# ACTIVITY
Reproduce verbatim, line by line, everything from the line containing "(703, 319) = (169, 216): black" to the last line of the listing below; add nothing.

* * * * * * * * *

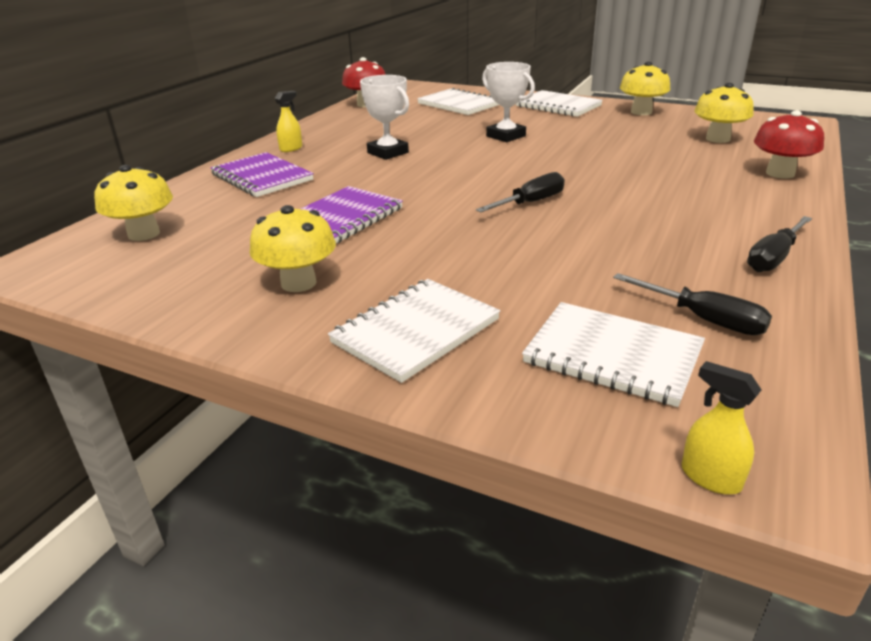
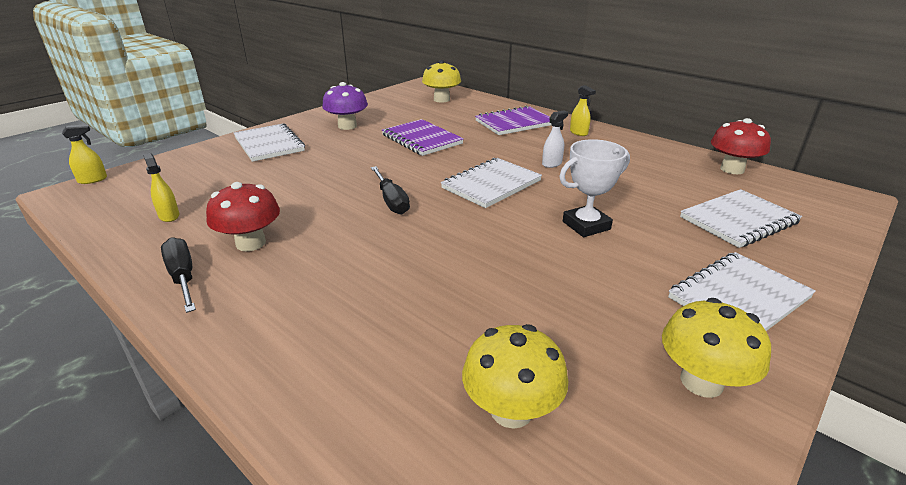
camera: 105 degrees right, 0 degrees up
(298, 283) = (347, 126): yellow mushroom -> purple mushroom
(388, 153) = (552, 164): white trophy -> white spray bottle
(612, 356) = (183, 181): white notebook -> white notebook (491, 184)
(703, 319) = (169, 216): black screwdriver -> yellow spray bottle
(780, 173) = (330, 397): red mushroom -> red mushroom (251, 243)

* * * * * * * * *

# TASK OUTPUT
(703, 319) = (169, 216): black screwdriver -> yellow spray bottle
(780, 173) = (330, 397): red mushroom -> red mushroom (251, 243)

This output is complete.